____ Exercise materials
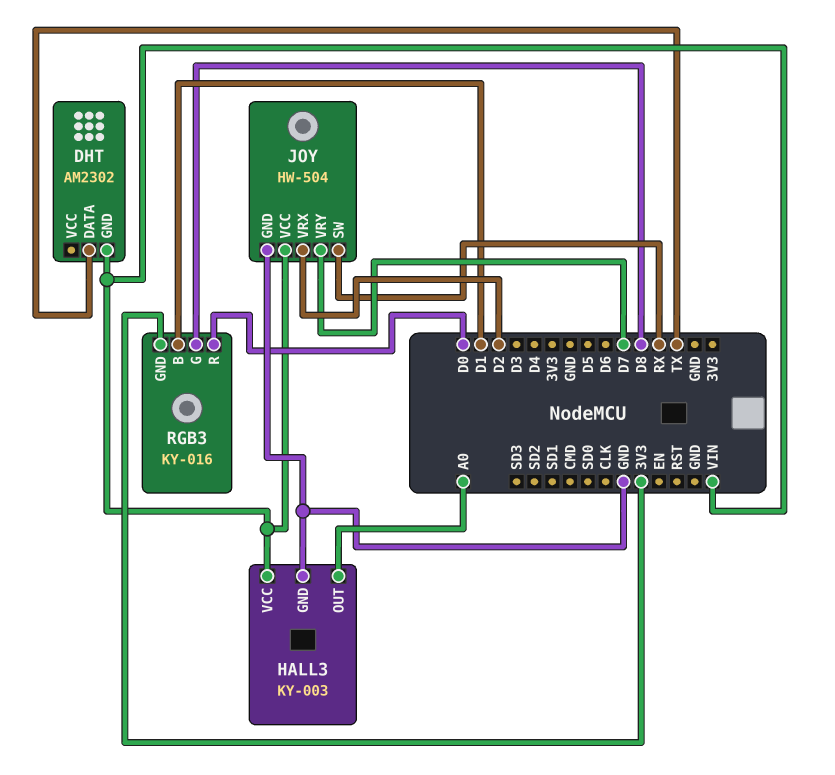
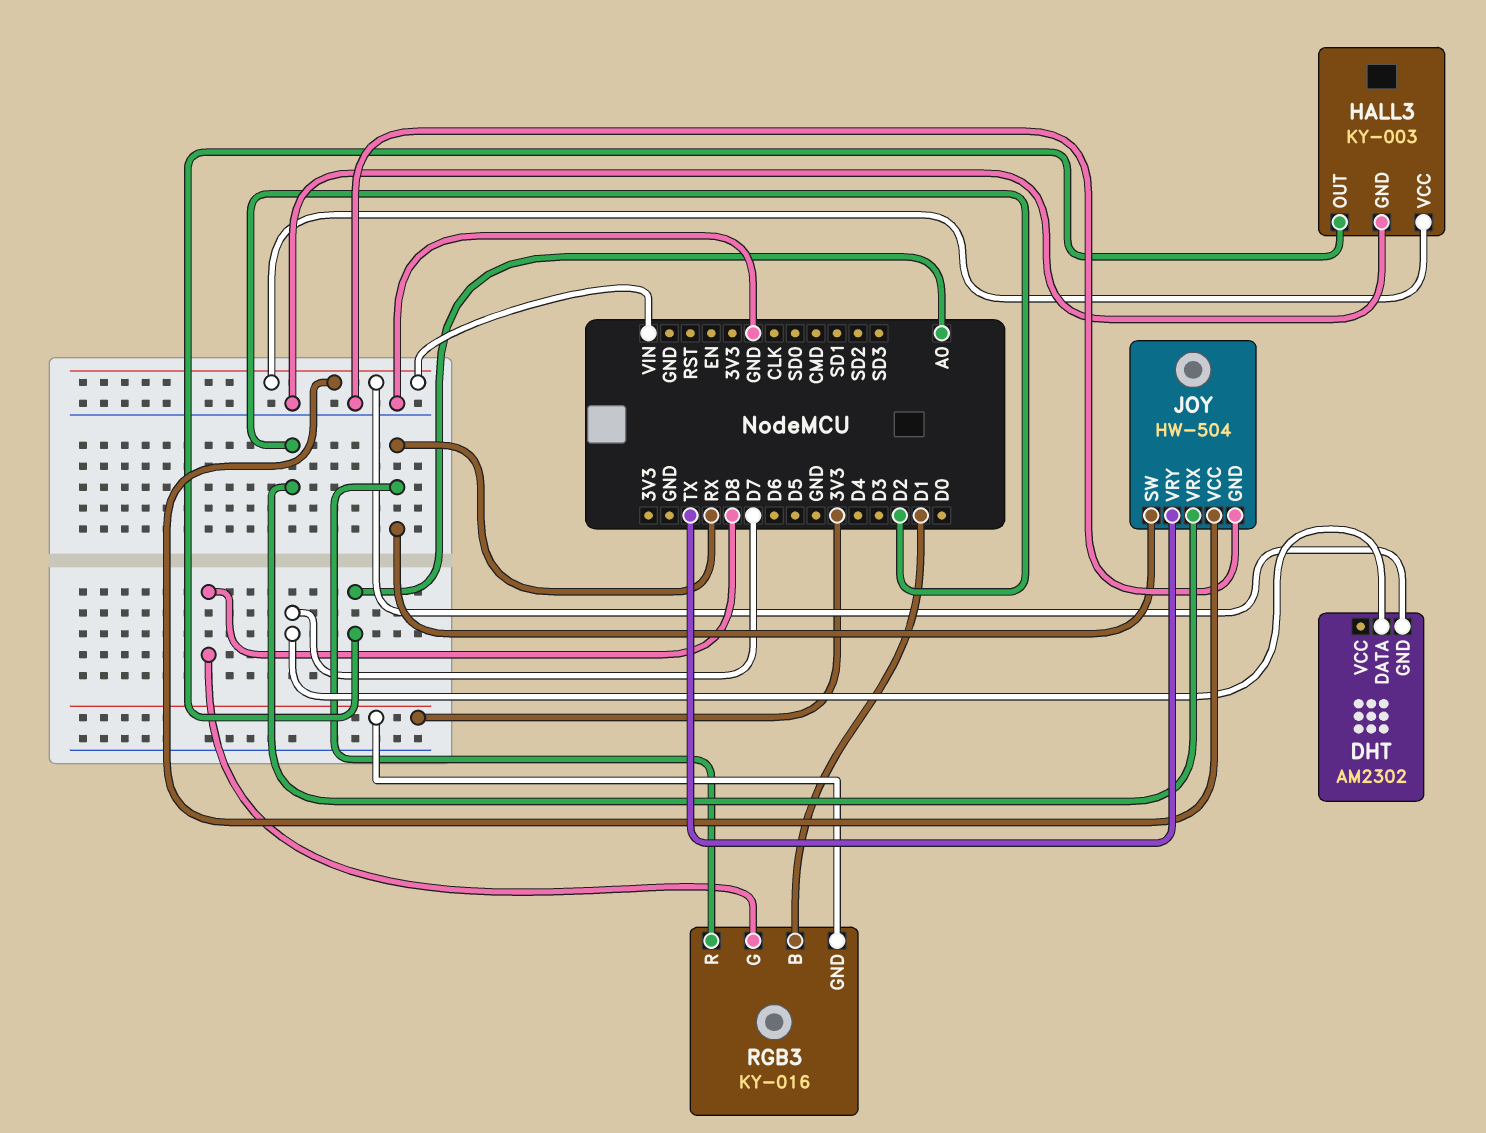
DHT pin DATA: TX -> D7
JOY pin VRY: D7 -> TX
RGB3 pin R: D0 -> RX

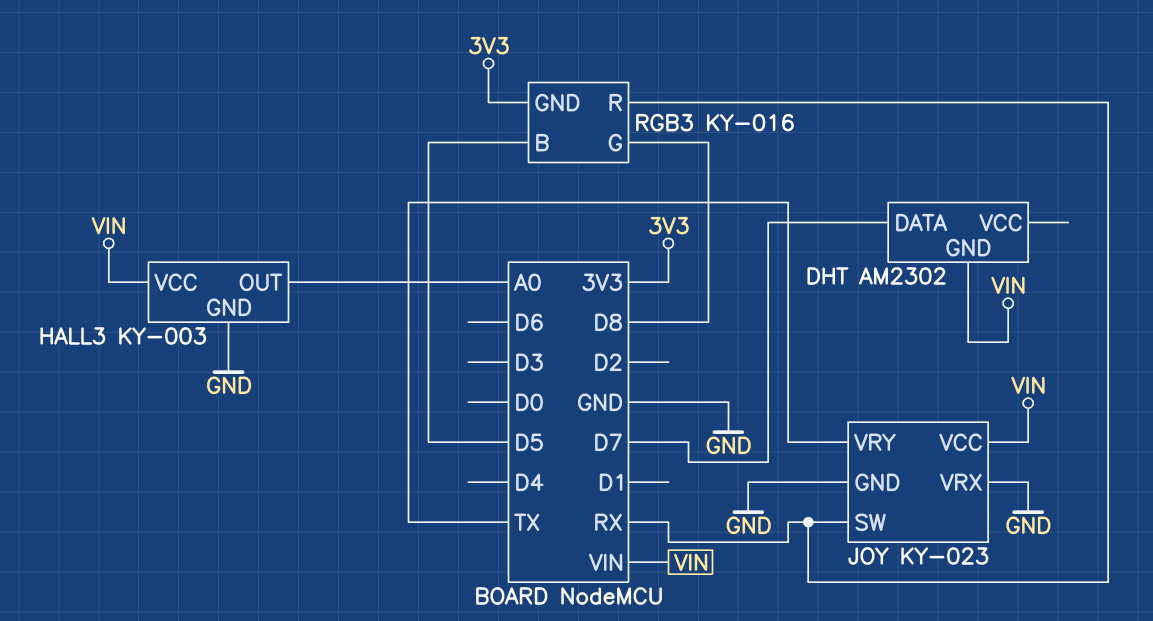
JOY: HW-504 -> KY-023
JOY pin VRX: D2 -> GND
RGB3 pin B: D1 -> D5

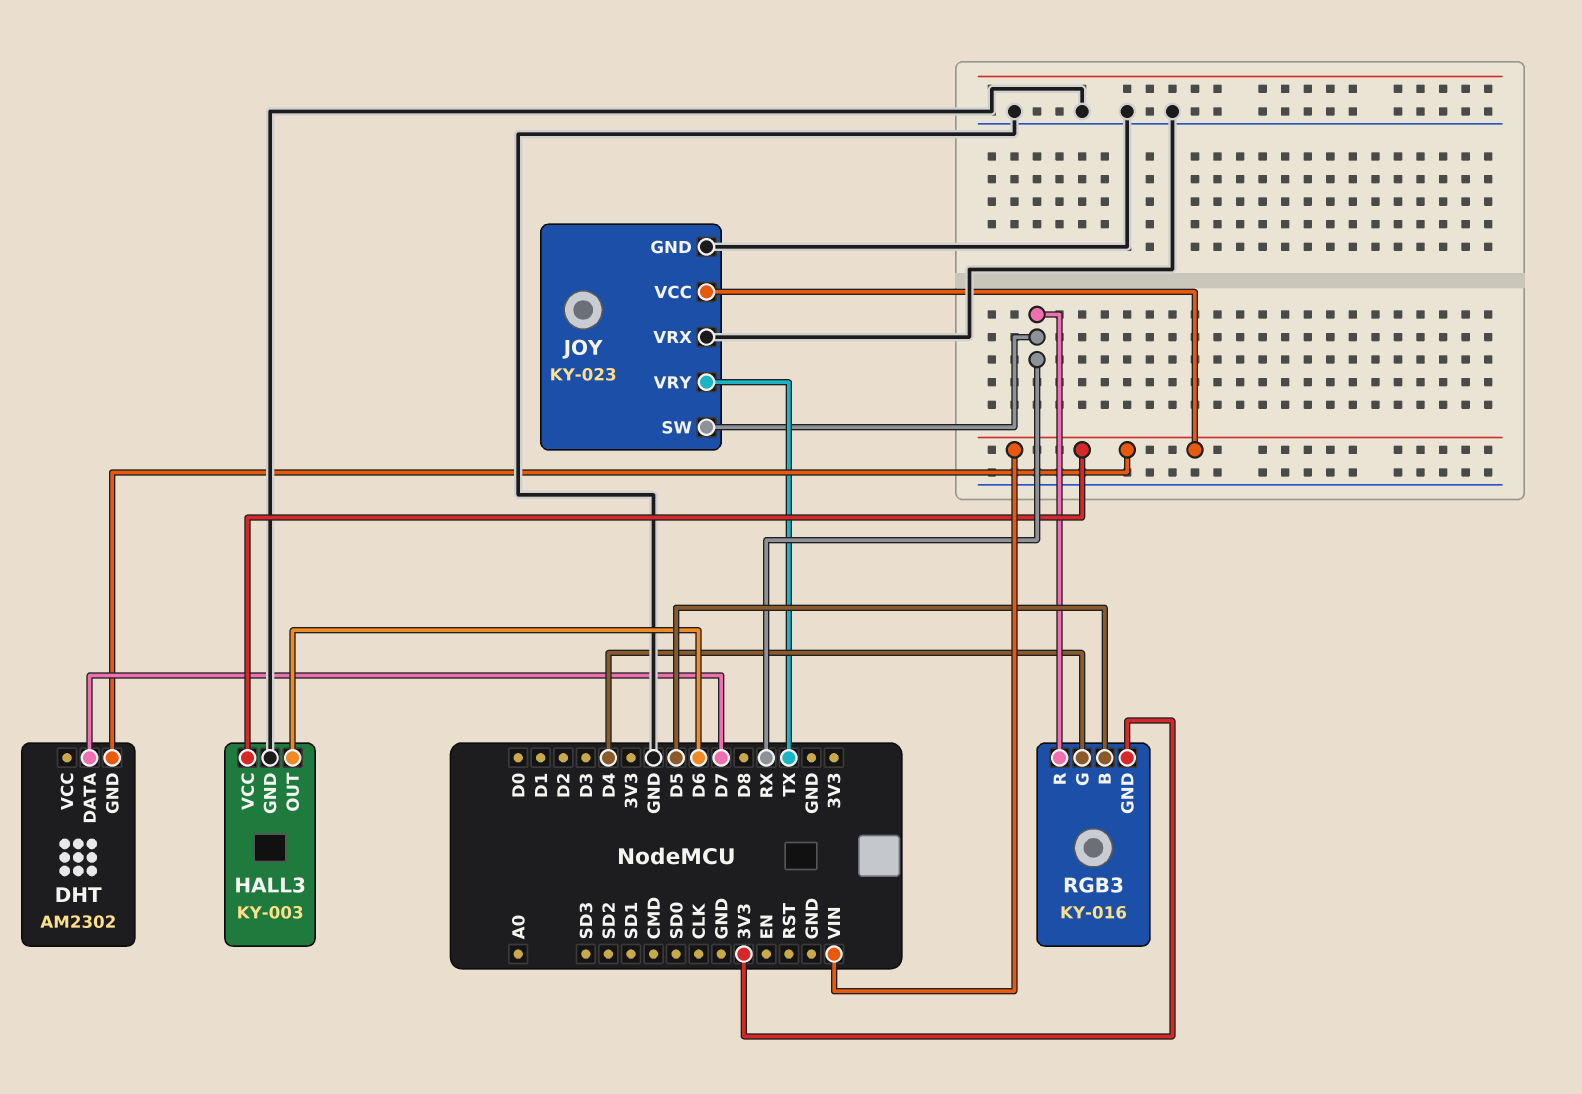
HALL3 pin OUT: A0 -> D6
RGB3 pin G: D8 -> D4

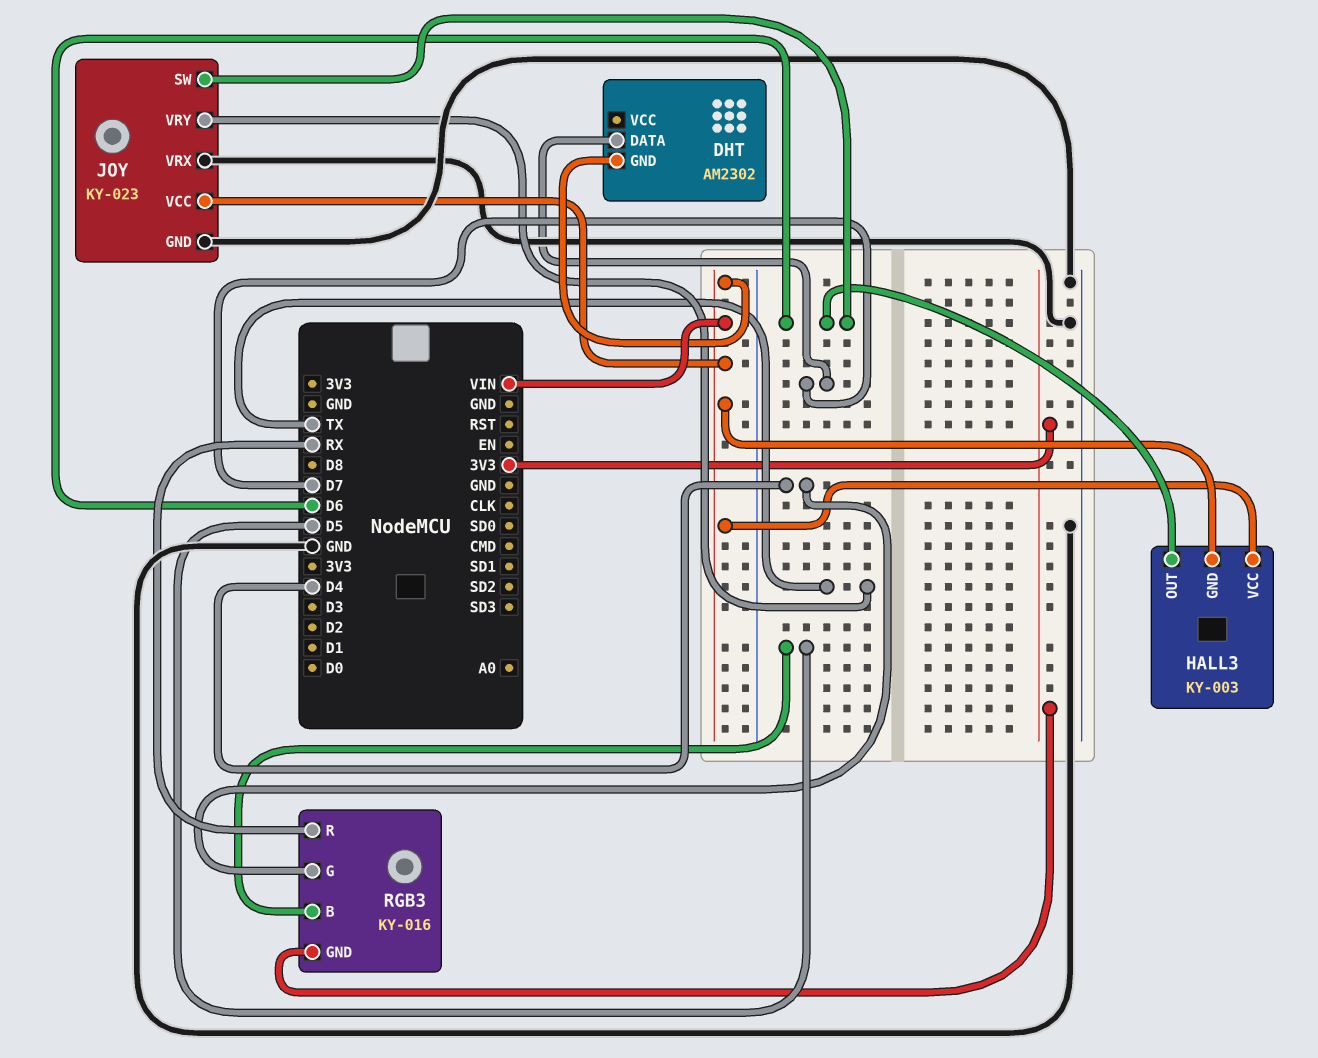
HALL3 pin GND: GND -> VIN
JOY pin SW: RX -> D6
________
Return every line shown above without changing a word, and skip the pictures.

Exercise result.
DHT pin DATA: TX -> D7
JOY pin VRY: D7 -> TX
RGB3 pin R: D0 -> RX

JOY: HW-504 -> KY-023
JOY pin VRX: D2 -> GND
RGB3 pin B: D1 -> D5

HALL3 pin OUT: A0 -> D6
RGB3 pin G: D8 -> D4

HALL3 pin GND: GND -> VIN
JOY pin SW: RX -> D6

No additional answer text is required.